*** Opening Source records ***

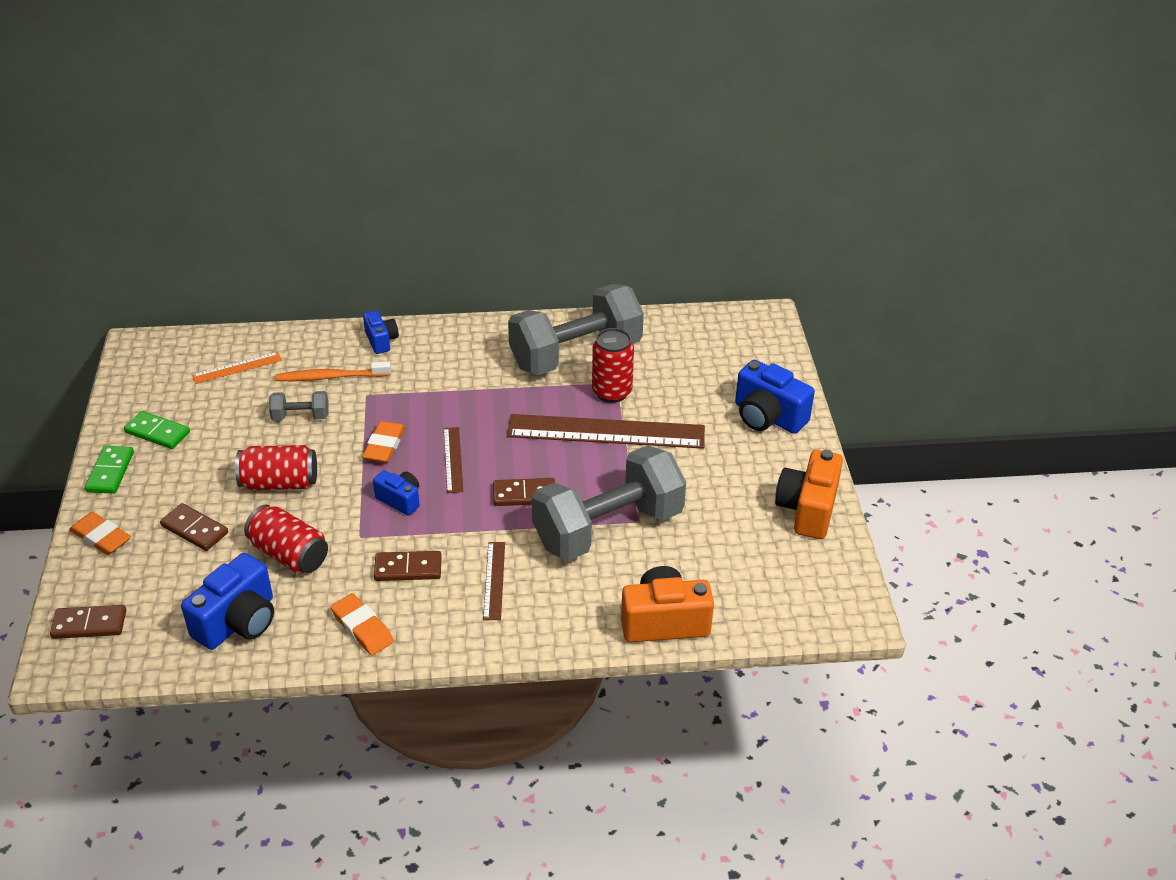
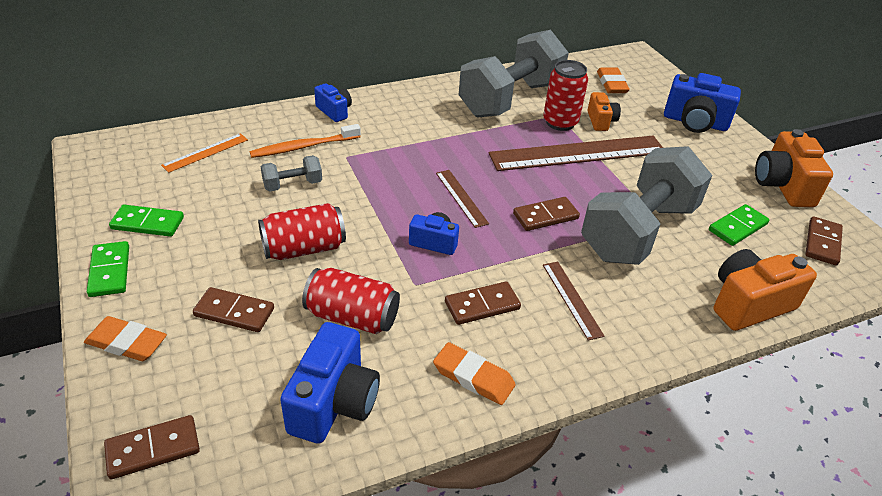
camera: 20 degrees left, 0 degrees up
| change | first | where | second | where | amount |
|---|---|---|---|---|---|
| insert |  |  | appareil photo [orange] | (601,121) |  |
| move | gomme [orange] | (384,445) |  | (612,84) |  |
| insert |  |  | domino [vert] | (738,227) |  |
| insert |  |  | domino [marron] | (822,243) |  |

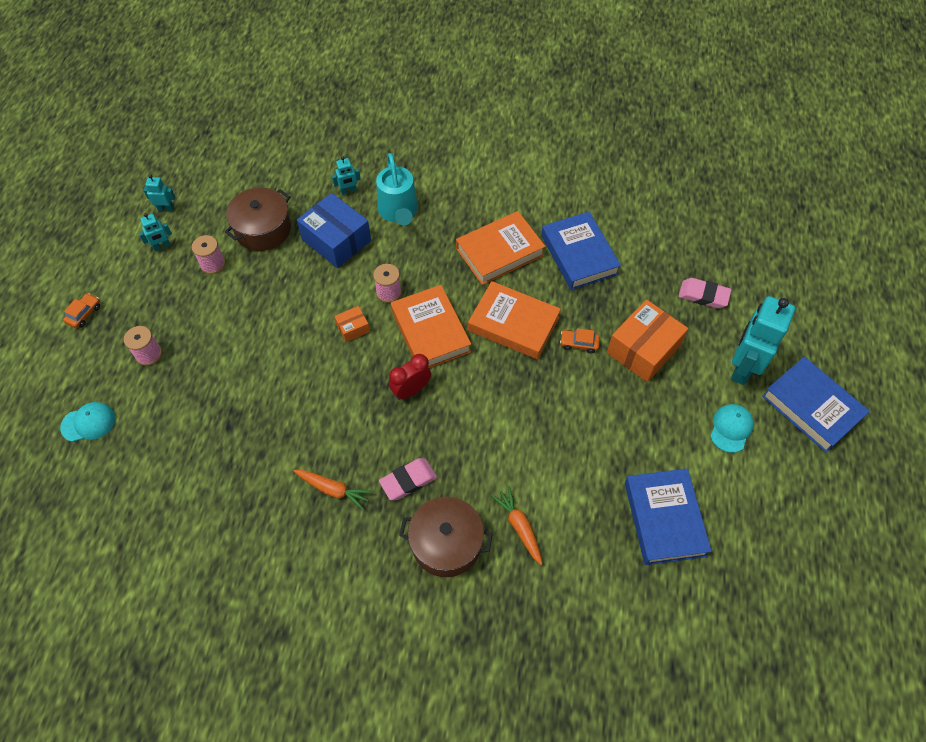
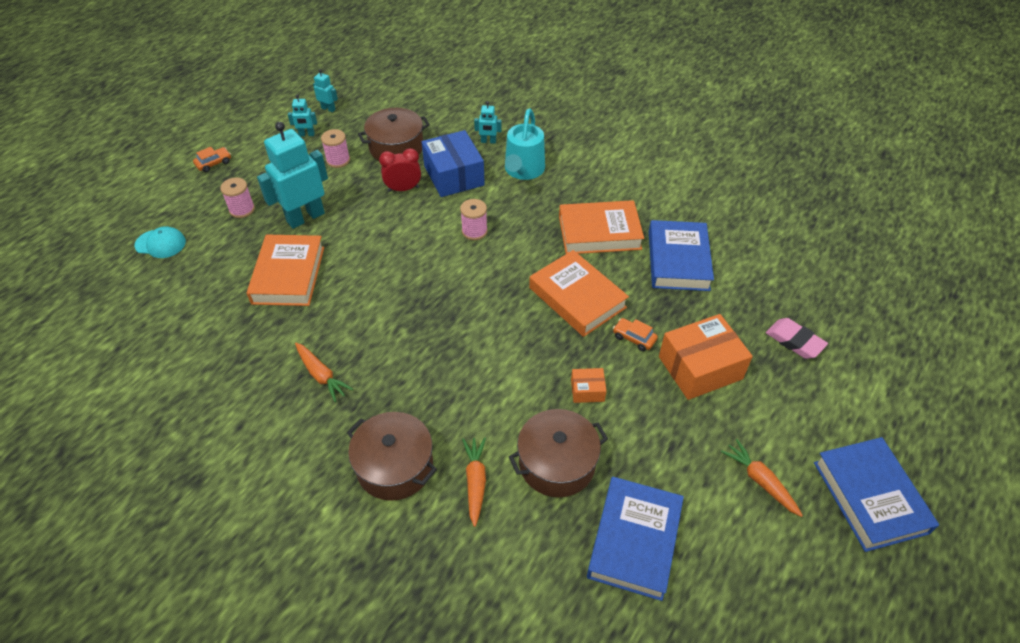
camera: 25 degrees right, 10 degrees down
| change | first | where | second | where | amount |
|---|---|---|---|---|---|
| move | livre [orange] | (430,331) |  | (288,275) |  |
| move | robot [turquoise] | (742,367) |  | (305,217) |  |
| move | réveil [rouge] | (411,390) |  | (403,189) |  |
| insert |  |  | marmite [marron] | (557,464) |  |
| move | boîte [orange] | (353,328) |  | (587,390) |  |
| replace | casquette [turquoise] | (731,428) | carotte [orange] | (760,481) |  |
| delete | gomme [rose] | (408,481) |  |  |  |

*** Closing Source records ***

Description of the task. Line by line, print the records exactly, leaving the pictures behind.

Written response.
camera: 20 degrees left, 0 degrees up
| change | first | where | second | where | amount |
|---|---|---|---|---|---|
| insert |  |  | appareil photo [orange] | (601,121) |  |
| move | gomme [orange] | (384,445) |  | (612,84) |  |
| insert |  |  | domino [vert] | (738,227) |  |
| insert |  |  | domino [marron] | (822,243) |  |

camera: 25 degrees right, 10 degrees down
| change | first | where | second | where | amount |
|---|---|---|---|---|---|
| move | livre [orange] | (430,331) |  | (288,275) |  |
| move | robot [turquoise] | (742,367) |  | (305,217) |  |
| move | réveil [rouge] | (411,390) |  | (403,189) |  |
| insert |  |  | marmite [marron] | (557,464) |  |
| move | boîte [orange] | (353,328) |  | (587,390) |  |
| replace | casquette [turquoise] | (731,428) | carotte [orange] | (760,481) |  |
| delete | gomme [rose] | (408,481) |  |  |  |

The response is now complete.